Task requirements — Beneath this instruction is a listing. Transcribe from it only the stretch from the line with "rug: (477, 229) -> (224, 116), moved" through the line with "armchair: (236, 902)", both end lines included, exactly as written.

Data to use —
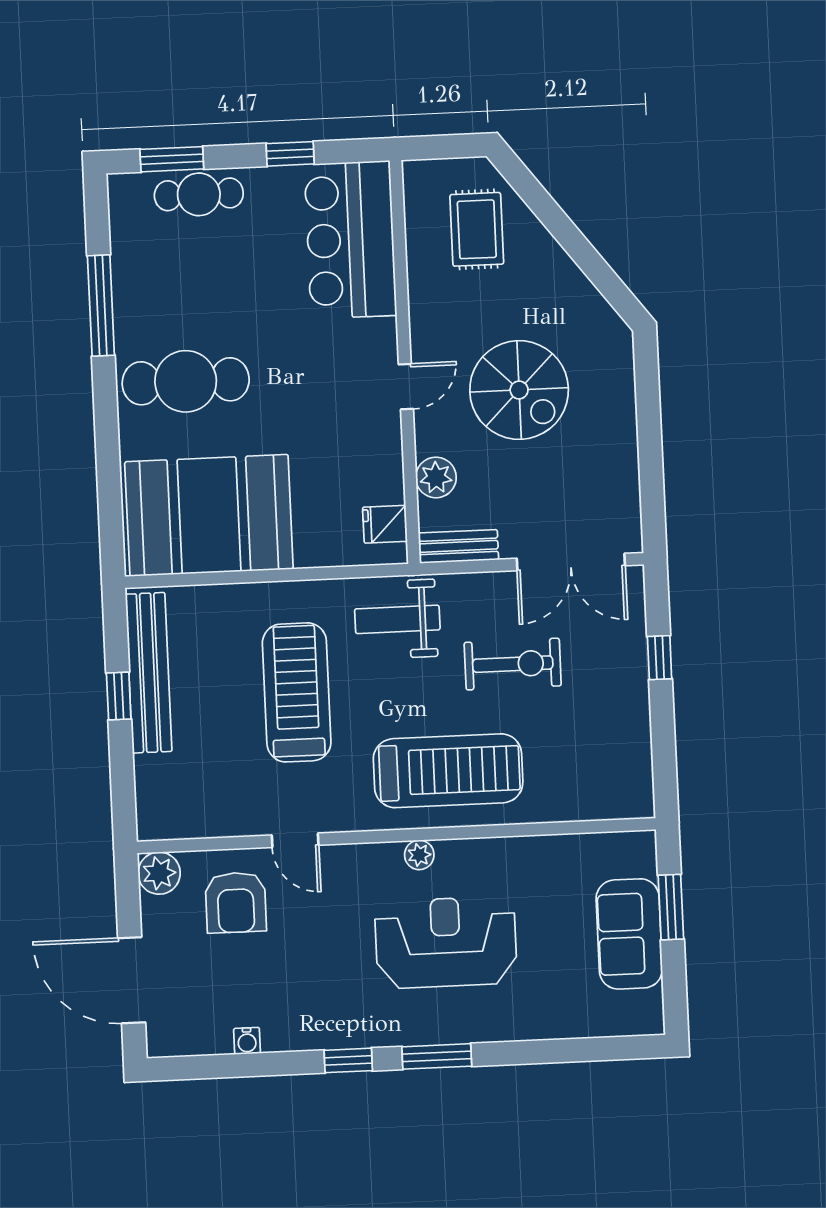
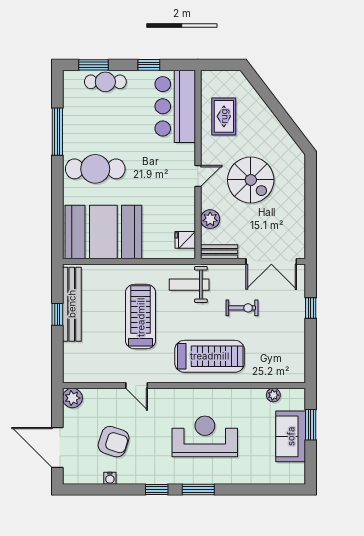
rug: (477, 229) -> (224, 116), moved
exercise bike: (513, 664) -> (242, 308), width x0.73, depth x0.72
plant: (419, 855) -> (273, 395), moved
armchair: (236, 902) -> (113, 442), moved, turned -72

* * *

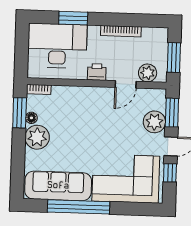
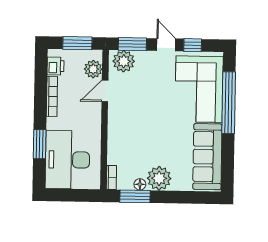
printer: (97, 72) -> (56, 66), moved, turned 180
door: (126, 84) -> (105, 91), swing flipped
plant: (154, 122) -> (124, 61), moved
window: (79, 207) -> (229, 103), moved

...

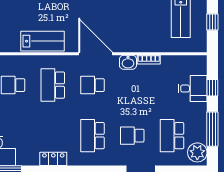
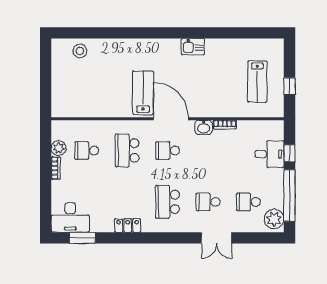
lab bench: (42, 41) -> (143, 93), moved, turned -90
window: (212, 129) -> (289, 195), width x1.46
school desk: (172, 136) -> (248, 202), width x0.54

The completed task —
rug: (477, 229) -> (224, 116), moved
exercise bike: (513, 664) -> (242, 308), width x0.73, depth x0.72
plant: (419, 855) -> (273, 395), moved
armchair: (236, 902) -> (113, 442), moved, turned -72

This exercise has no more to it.